* Set task
List every line in the rows below that contains the word "ordered", copying each such line in full. Case counts.

* Supplied entries
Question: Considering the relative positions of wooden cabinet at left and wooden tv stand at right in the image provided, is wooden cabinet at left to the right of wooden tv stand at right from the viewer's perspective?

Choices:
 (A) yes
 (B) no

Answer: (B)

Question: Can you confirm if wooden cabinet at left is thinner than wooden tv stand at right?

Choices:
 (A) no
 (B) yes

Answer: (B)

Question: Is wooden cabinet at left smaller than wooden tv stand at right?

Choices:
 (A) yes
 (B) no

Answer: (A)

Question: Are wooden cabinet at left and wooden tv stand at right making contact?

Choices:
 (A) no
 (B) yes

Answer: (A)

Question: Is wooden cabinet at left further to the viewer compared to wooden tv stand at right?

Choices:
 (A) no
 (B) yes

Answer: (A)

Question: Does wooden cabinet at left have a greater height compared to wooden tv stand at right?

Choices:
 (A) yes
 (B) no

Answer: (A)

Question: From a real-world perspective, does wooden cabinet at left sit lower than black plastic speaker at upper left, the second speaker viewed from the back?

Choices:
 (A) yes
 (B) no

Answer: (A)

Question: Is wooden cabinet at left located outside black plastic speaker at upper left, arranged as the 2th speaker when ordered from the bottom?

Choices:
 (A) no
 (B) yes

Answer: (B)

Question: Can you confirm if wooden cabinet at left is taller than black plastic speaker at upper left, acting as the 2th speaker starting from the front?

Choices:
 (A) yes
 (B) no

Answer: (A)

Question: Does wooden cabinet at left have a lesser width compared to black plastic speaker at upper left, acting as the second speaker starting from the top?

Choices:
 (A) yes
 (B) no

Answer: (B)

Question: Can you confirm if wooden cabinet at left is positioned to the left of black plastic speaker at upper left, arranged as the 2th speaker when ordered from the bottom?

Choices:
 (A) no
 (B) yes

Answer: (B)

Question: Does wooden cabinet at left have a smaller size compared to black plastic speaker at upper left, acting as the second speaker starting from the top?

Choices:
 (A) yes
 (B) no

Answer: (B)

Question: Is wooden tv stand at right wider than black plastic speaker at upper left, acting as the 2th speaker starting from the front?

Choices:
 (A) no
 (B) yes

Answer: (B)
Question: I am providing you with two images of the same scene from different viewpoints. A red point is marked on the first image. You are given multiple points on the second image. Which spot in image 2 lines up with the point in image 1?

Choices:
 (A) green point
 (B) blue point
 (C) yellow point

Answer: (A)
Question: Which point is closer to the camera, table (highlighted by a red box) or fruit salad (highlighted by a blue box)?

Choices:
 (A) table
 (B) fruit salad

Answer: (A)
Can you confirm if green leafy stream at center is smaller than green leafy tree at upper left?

* Written answer
Question: Is wooden cabinet at left located outside black plastic speaker at upper left, arranged as the 2th speaker when ordered from the bottom?
Question: Can you confirm if wooden cabinet at left is positioned to the left of black plastic speaker at upper left, arranged as the 2th speaker when ordered from the bottom?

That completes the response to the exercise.